Before-and-after object listings:
══════════════════════════════
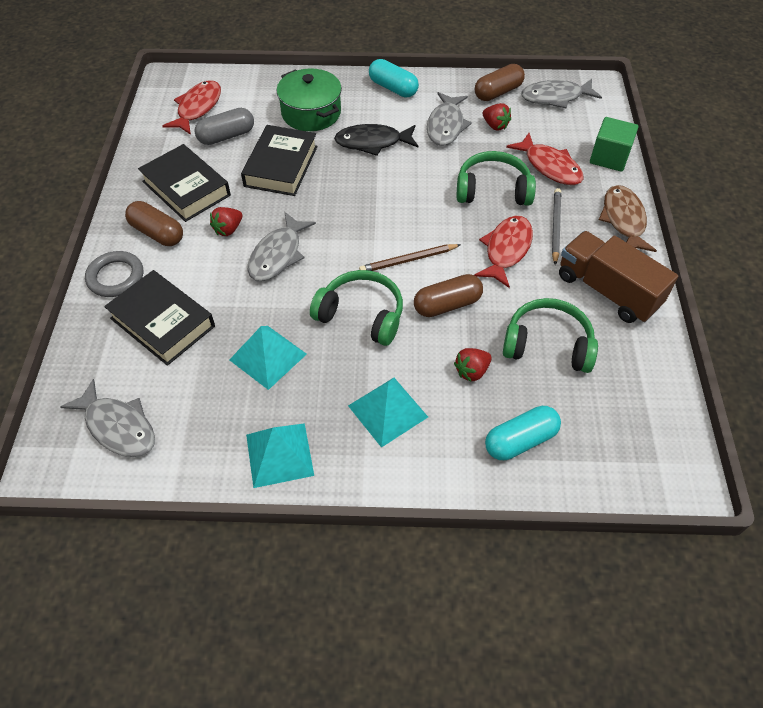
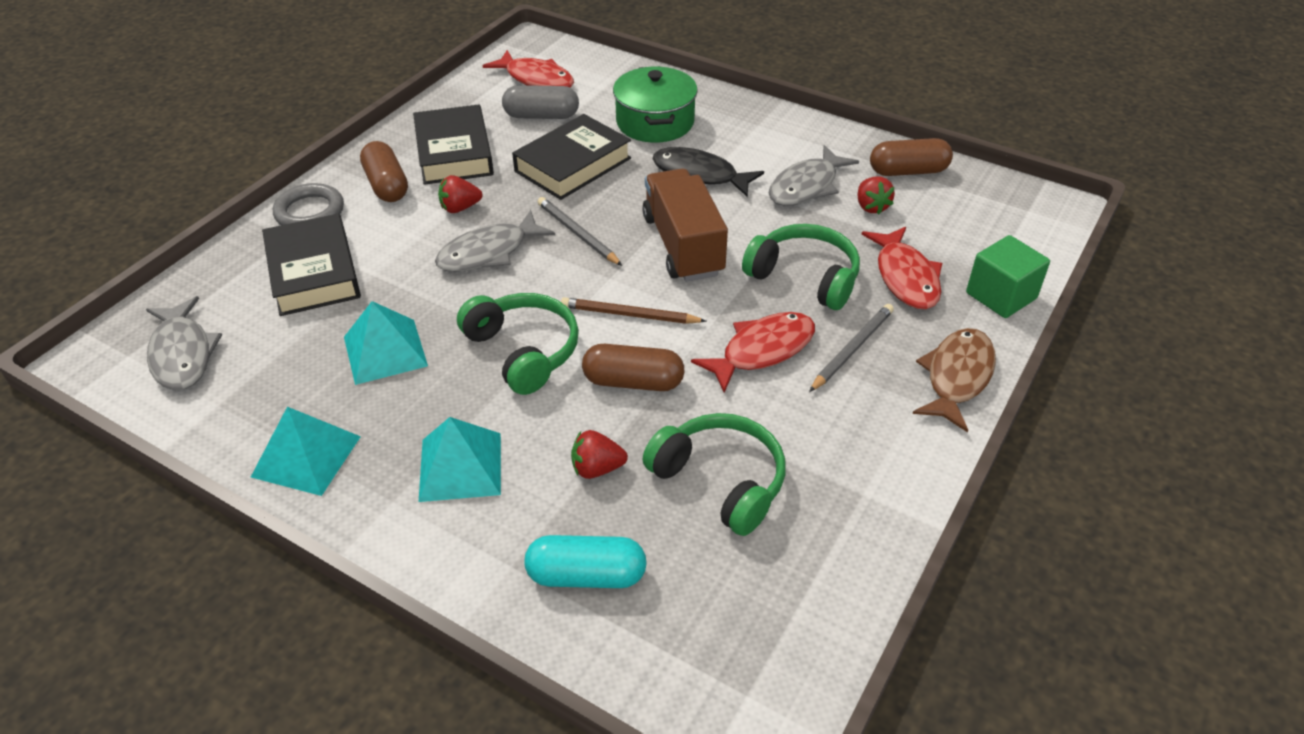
camera: 30 degrees right, 10 degrees down
(197, 108) = (536, 79): red fish -> red fish turned 75 degrees clockwise
(327, 217) = (577, 234): none -> grey pencil
(393, 88) = (775, 126): turquoise capsule -> none
(555, 97) = (984, 201): grey fish -> none
(607, 291) = (858, 452): brown truck -> brown truck (683, 245)

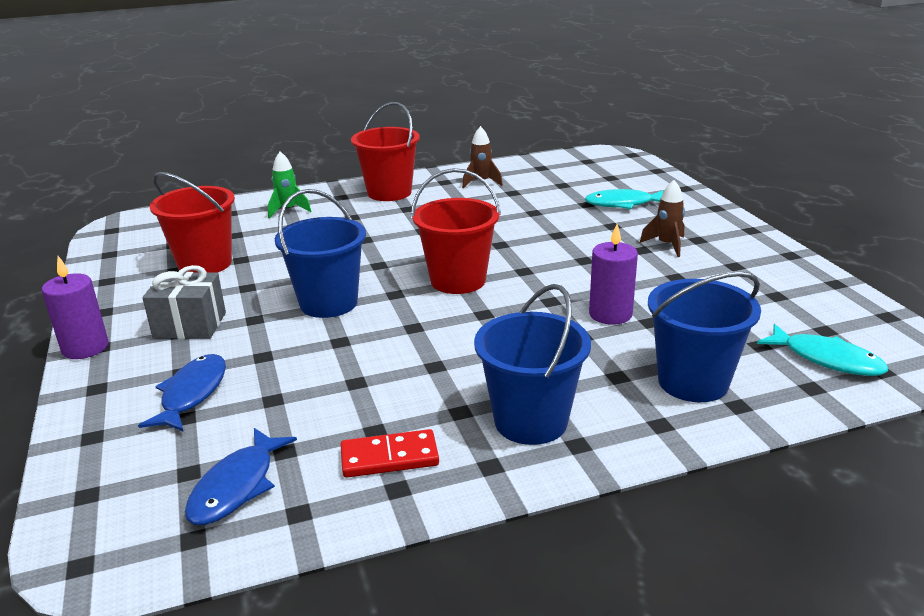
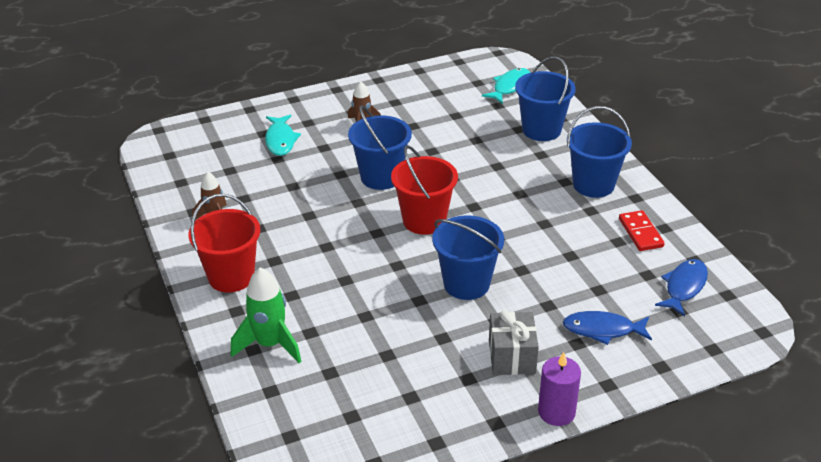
camera: 95 degrees left, 10 degrees up
(205, 264) = (398, 378): red bucket -> none
(237, 486) = (684, 287): blue fish -> blue fish turned 75 degrees counterclockwise
(288, 210) = (270, 344): green rocket -> green rocket, size x1.56
(551, 256) = (381, 177): none -> blue bucket
(610, 314) = (468, 154): purple candle -> none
══════════════════════════════
■ **Work required**: Look through the data above for the string "fish" and copy every line where it appears.

■ **Reply to the exercise**:
(197, 108) = (536, 79): red fish -> red fish turned 75 degrees clockwise
(555, 97) = (984, 201): grey fish -> none
(237, 486) = (684, 287): blue fish -> blue fish turned 75 degrees counterclockwise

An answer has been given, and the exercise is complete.